--- INFORMATION SUPPLIED ---
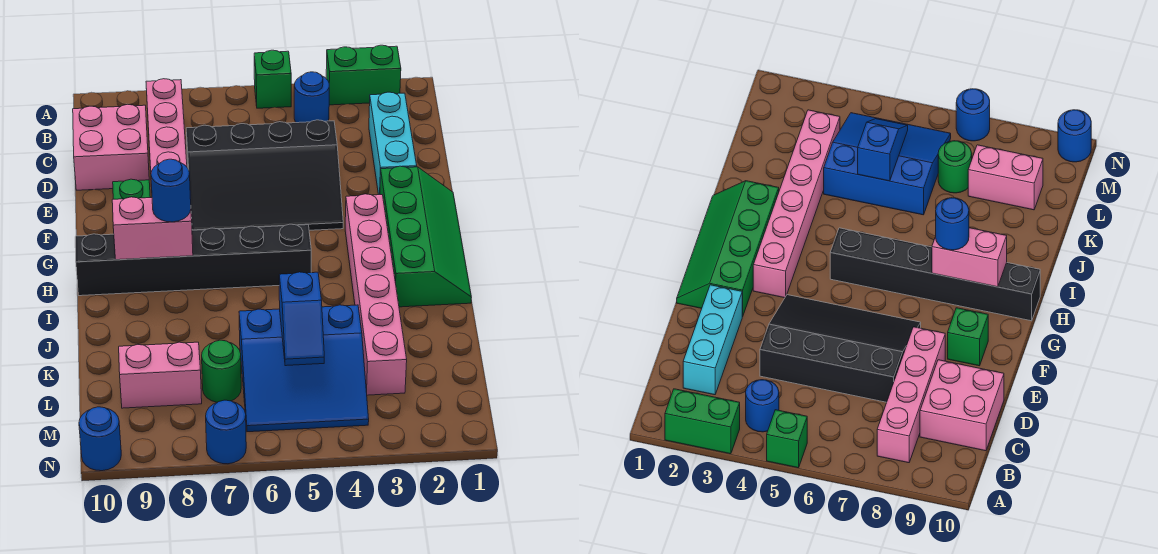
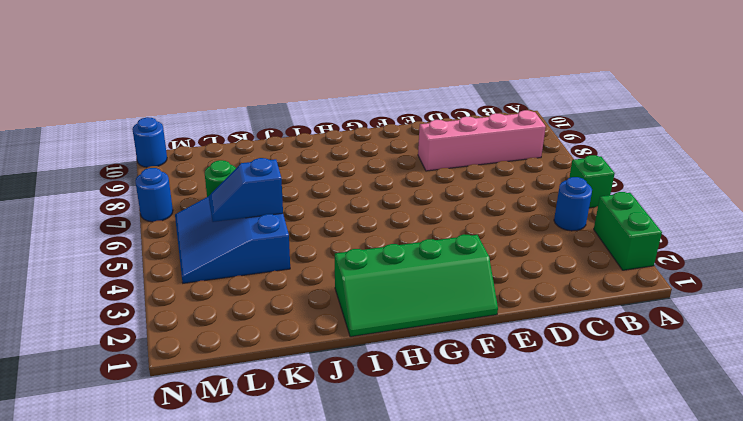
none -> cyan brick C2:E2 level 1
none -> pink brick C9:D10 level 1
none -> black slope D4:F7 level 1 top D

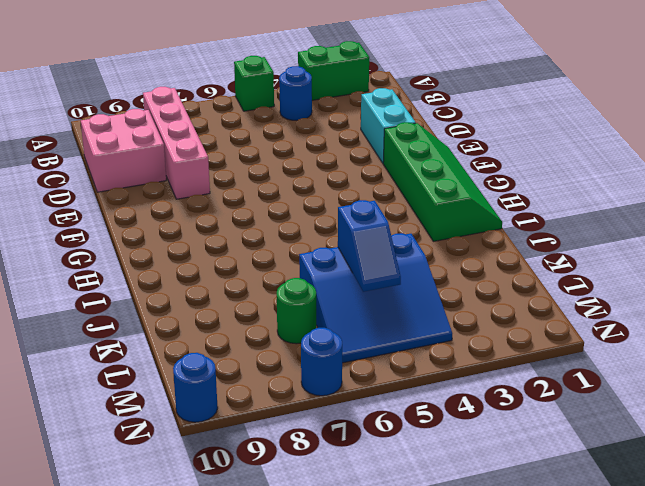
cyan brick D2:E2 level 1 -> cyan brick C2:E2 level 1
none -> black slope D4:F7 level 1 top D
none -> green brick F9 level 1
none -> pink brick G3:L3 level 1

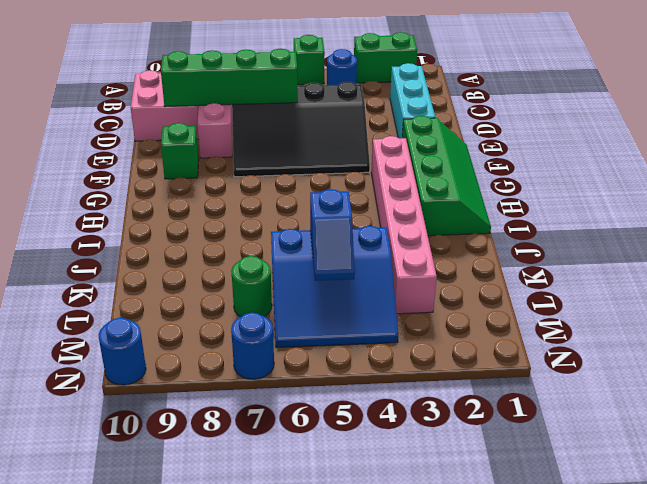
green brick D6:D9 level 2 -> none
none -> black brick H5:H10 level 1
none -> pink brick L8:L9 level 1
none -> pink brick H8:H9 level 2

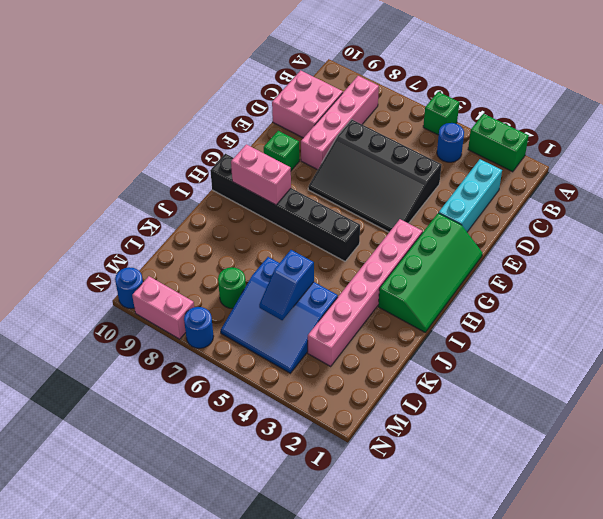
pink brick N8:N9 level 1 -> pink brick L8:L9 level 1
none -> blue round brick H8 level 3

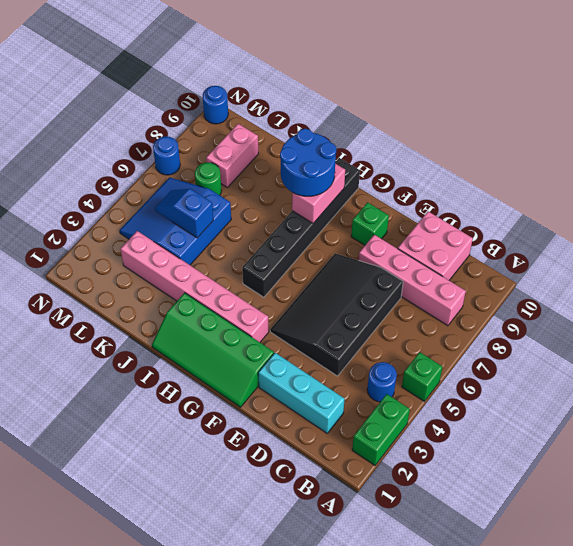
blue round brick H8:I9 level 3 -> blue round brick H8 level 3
---
--- INFORMATION SUPPLIED ---
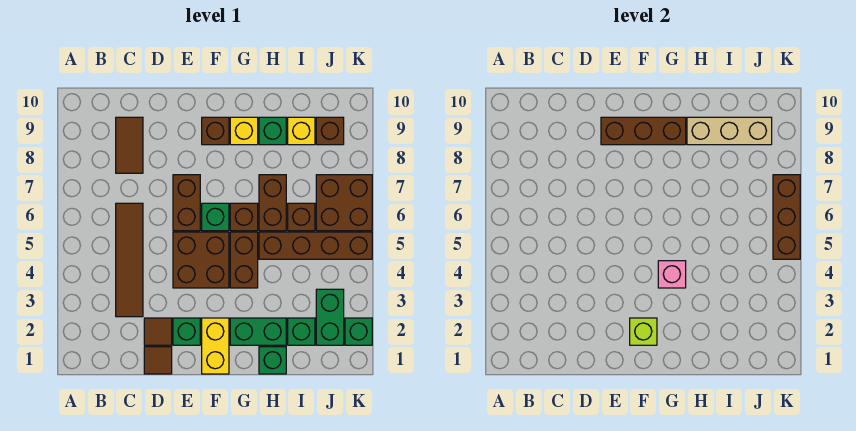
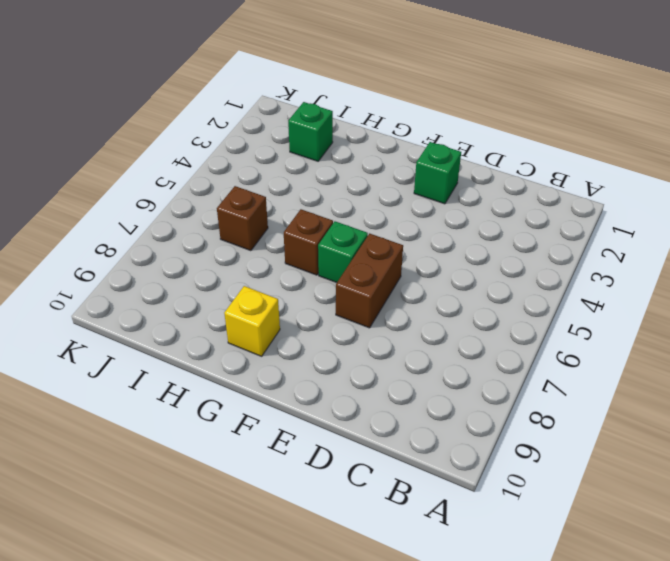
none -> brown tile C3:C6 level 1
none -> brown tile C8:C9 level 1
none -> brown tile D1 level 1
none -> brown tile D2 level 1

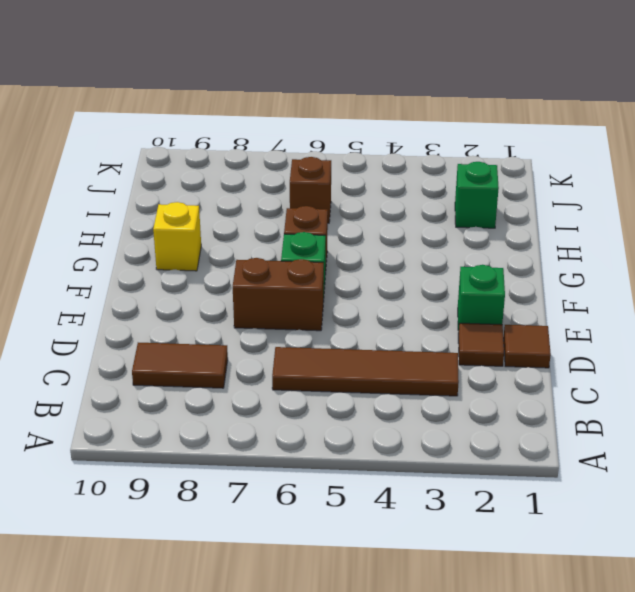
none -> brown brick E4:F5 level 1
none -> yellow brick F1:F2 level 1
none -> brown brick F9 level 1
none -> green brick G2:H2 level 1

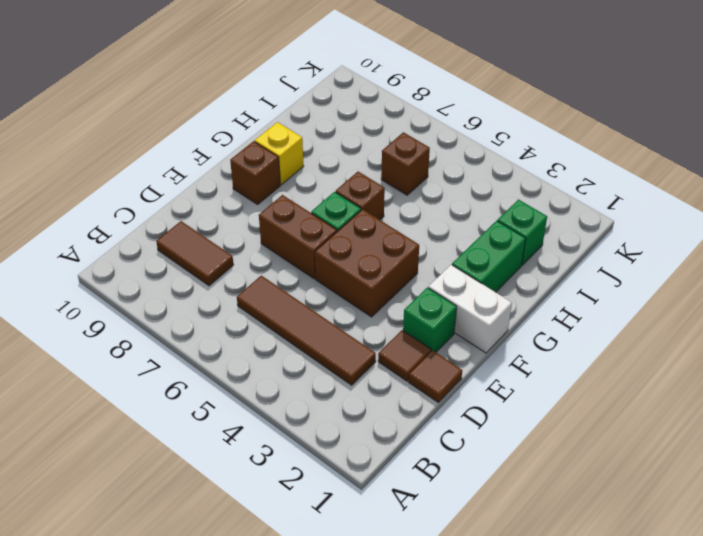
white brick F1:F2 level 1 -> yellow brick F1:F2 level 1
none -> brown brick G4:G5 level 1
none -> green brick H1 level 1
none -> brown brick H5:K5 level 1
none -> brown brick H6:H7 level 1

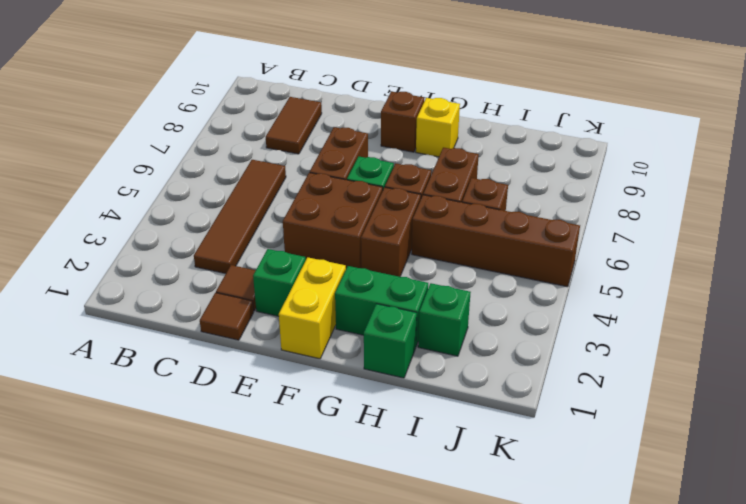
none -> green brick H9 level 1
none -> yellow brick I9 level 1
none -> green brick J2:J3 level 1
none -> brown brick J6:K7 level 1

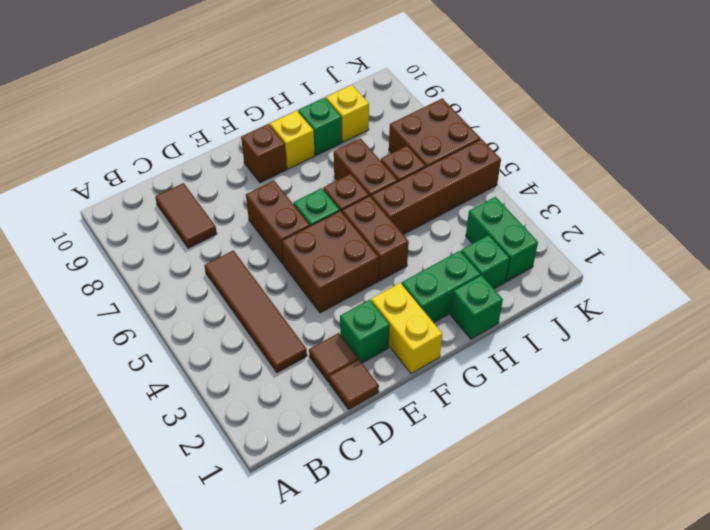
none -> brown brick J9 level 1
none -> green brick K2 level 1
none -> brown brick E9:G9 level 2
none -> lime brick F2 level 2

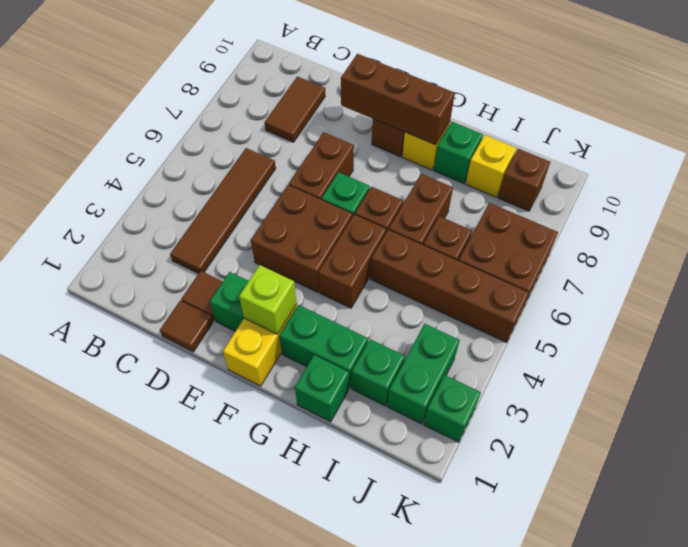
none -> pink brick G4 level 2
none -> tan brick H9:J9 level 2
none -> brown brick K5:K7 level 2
---
◆ WHAT THE TASK ASKS ◆
Copy exactly, without pictures, the lines above from the one with "cyan brick D2:E2" down to the one with "blue round brick H8:I9", inclusive.

◆ EXERCISE SOLUTION ◆
cyan brick D2:E2 level 1 -> cyan brick C2:E2 level 1
none -> black slope D4:F7 level 1 top D
none -> green brick F9 level 1
none -> pink brick G3:L3 level 1

green brick D6:D9 level 2 -> none
none -> black brick H5:H10 level 1
none -> pink brick L8:L9 level 1
none -> pink brick H8:H9 level 2

pink brick N8:N9 level 1 -> pink brick L8:L9 level 1
none -> blue round brick H8 level 3

blue round brick H8:I9 level 3 -> blue round brick H8 level 3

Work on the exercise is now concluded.